**What to produce:** Go through the entries below. Copy each line in which "first" appears.

**Exercise inputs:**
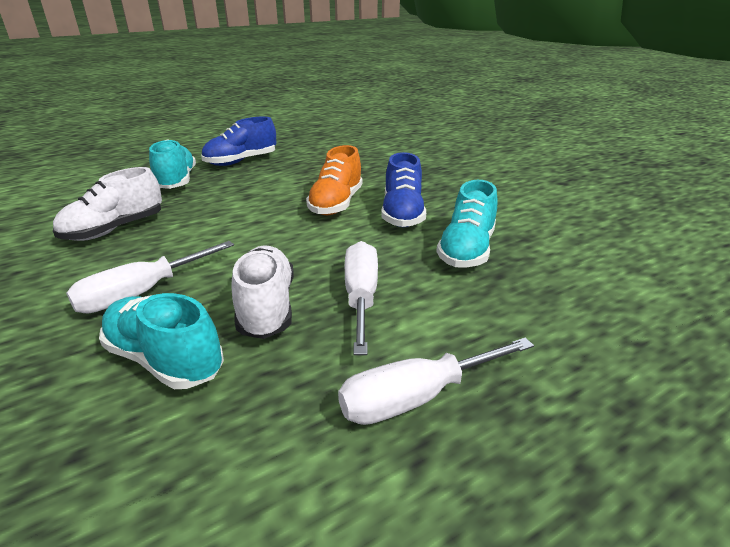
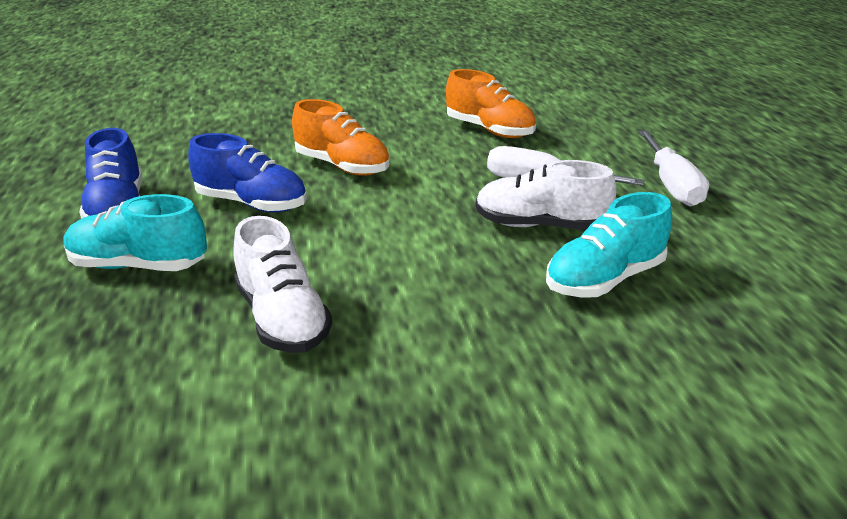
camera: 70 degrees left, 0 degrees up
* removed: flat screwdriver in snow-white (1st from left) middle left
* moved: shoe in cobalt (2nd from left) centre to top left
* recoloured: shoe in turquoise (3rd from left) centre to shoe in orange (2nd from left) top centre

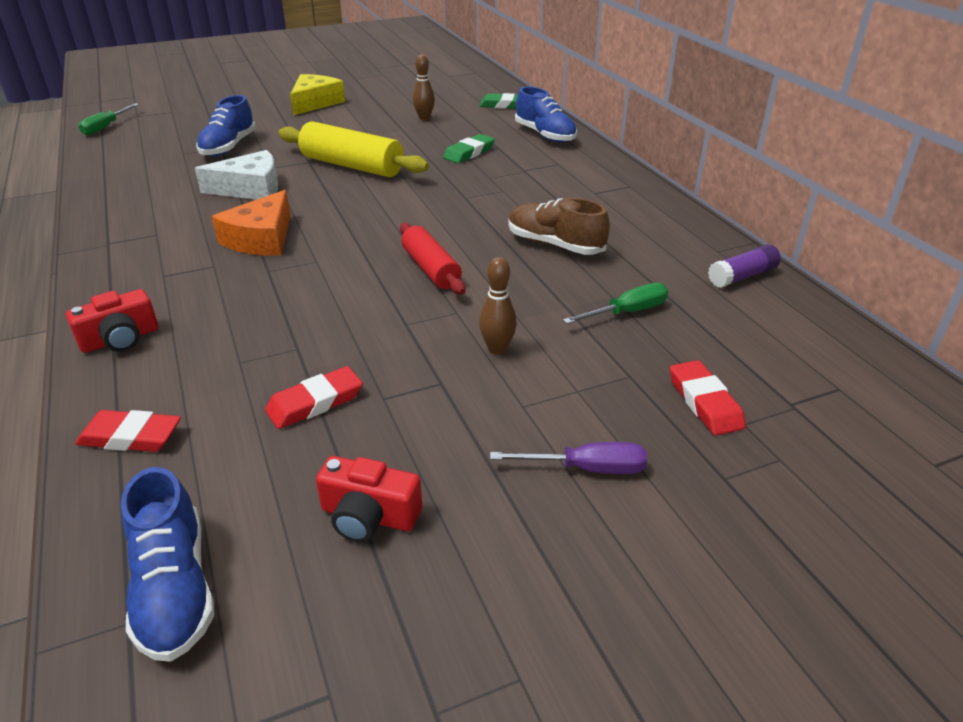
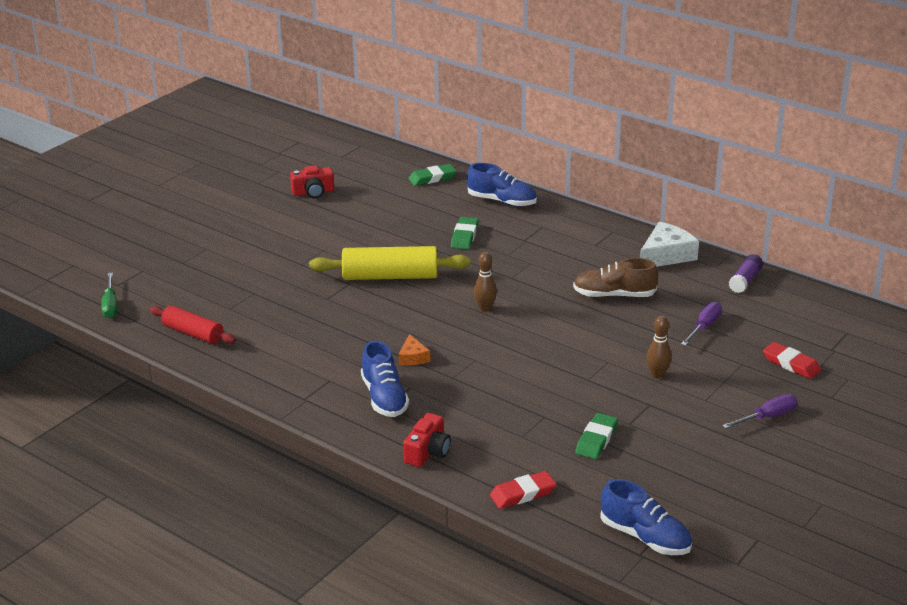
camera: 30 degrees left, 5 degrees down
* moved: cheese in snow-white top left to middle right
* moved: shoe in cobalt (2nd from left in the first image) top left to shoe in cobalt (1st from left) centre
* resized: cheese in orange top left = centre x0.54
* recoloured: eraser in crimson (2nd from left) middle left to eraser in green (3rd from left) bottom centre
* removed: cheese in golden top left
* moved: photo camera in crimson (2nd from left in the first image) bottom centre to photo camera in crimson (1st from left) top centre
* moved: dough roller in crimson centre to middle left
* moved: skittle in brown (1st from left) top centre to centre
* recoloured: flat screwdriver in green (2nd from left) centre to flat screwdriver in violet (1st from left) middle right

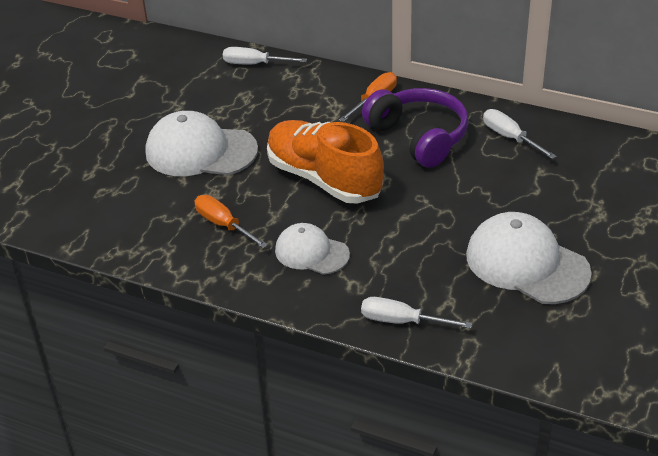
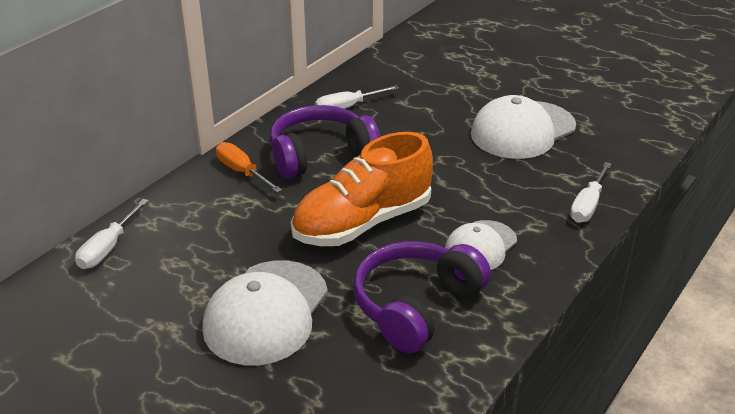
camera: 80 degrees left, 5 degrees down
* replaced: flat screwdriver in orange (1st from left) centre to over-ear headphones in violet (2nd from left) bottom centre

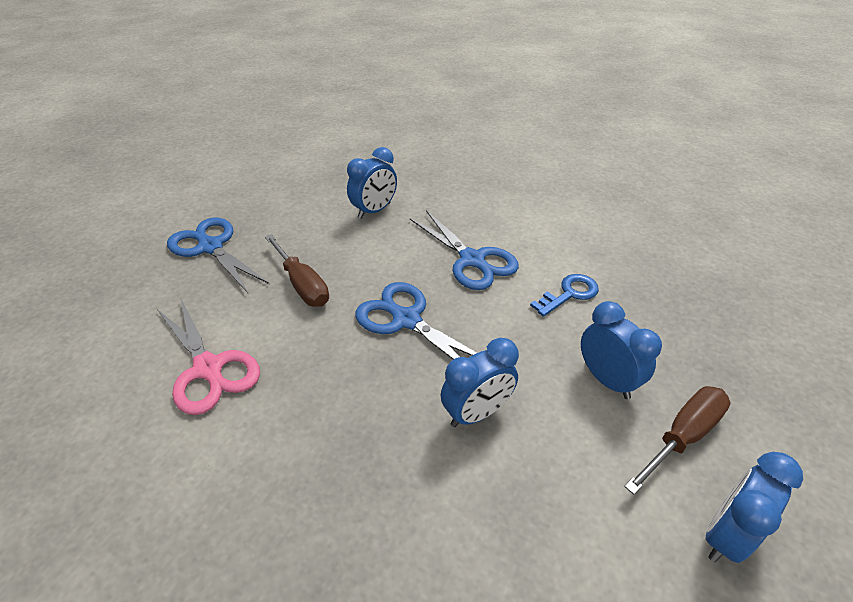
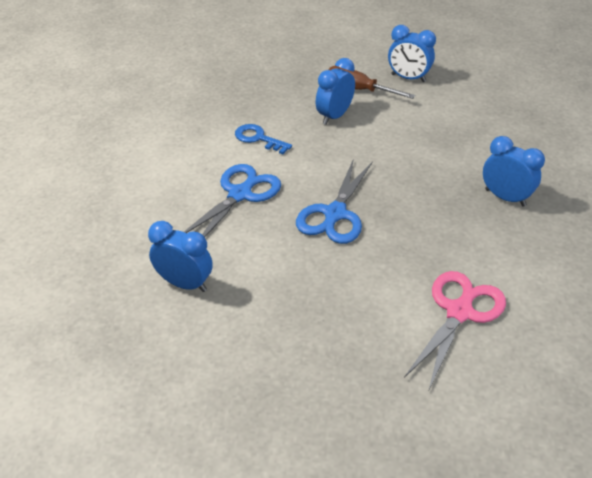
camera: 110 degrees left, 0 degrees up
* removed: scissors in cobalt (1st from left) middle left
* removed: flat screwdriver in brown (1st from left) centre
* moved: alarm clock in cobalt (2nd from left in the first image) centre to alarm clock in cobalt (4th from left) middle right

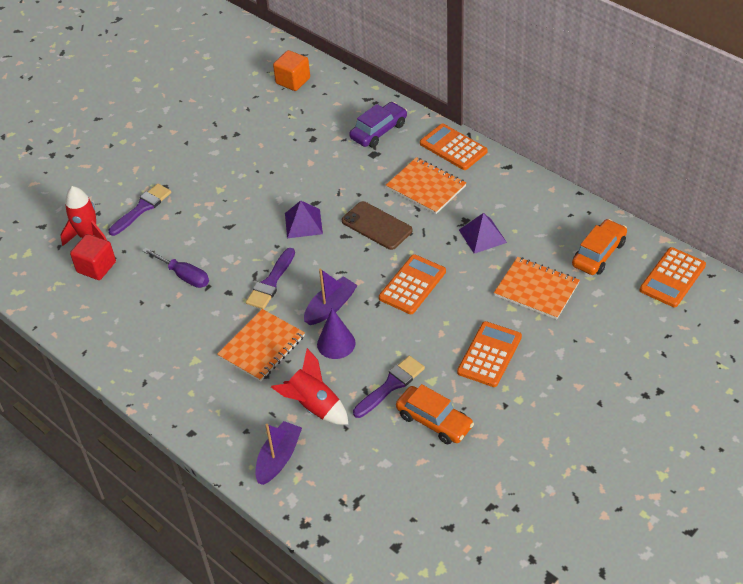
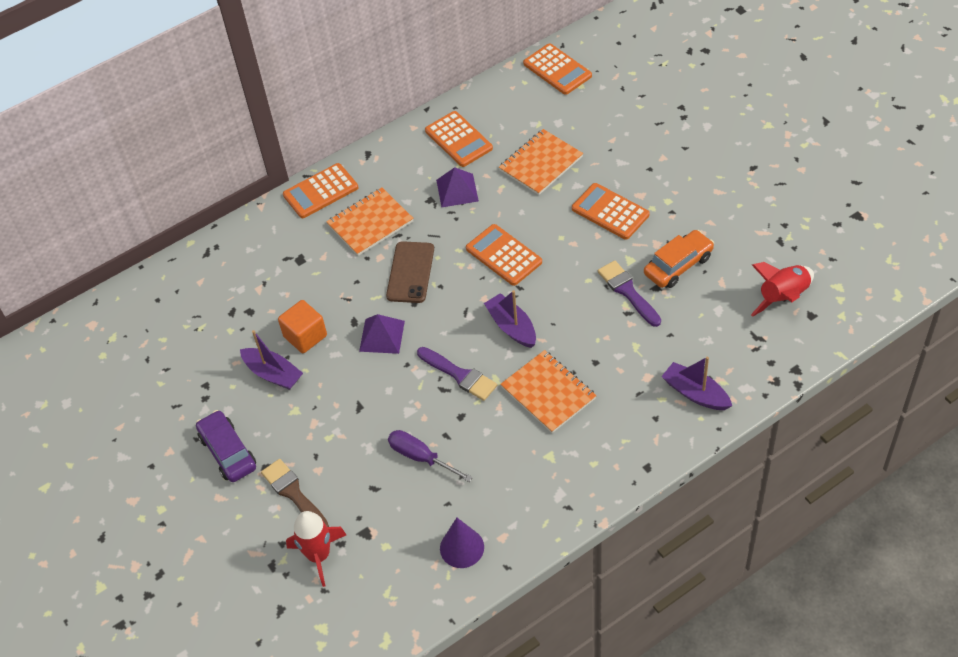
camera: 75 degrees left, 5 degrees up
* removed: block in crimson middle left
* recoloured: paintbrush in violet (1st from left) middle left to paintbrush in brown bottom left
* turned: flat screwdriver in violet middle left = bottom centre 105 degrees counterclockwise
* moved: rocket in crimson (2nd from left) centre to middle right
* moved: block in orange top centre to middle left
* moved: solid cone in violet centre to bottom centre
* turned: mobile phone in brown centre = centre 45 degrees counterclockwise
* moved: car in violet top centre to bottom left
* removed: car in orange (2nd from left) middle right
* added: toy boat in violet (1st from left) middle left
* added: calculator in orange (2nd from left) top centre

**Your solution:**
* moved: shoe in cobalt (2nd from left in the first image) top left to shoe in cobalt (1st from left) centre
* moved: photo camera in crimson (2nd from left in the first image) bottom centre to photo camera in crimson (1st from left) top centre
* moved: alarm clock in cobalt (2nd from left in the first image) centre to alarm clock in cobalt (4th from left) middle right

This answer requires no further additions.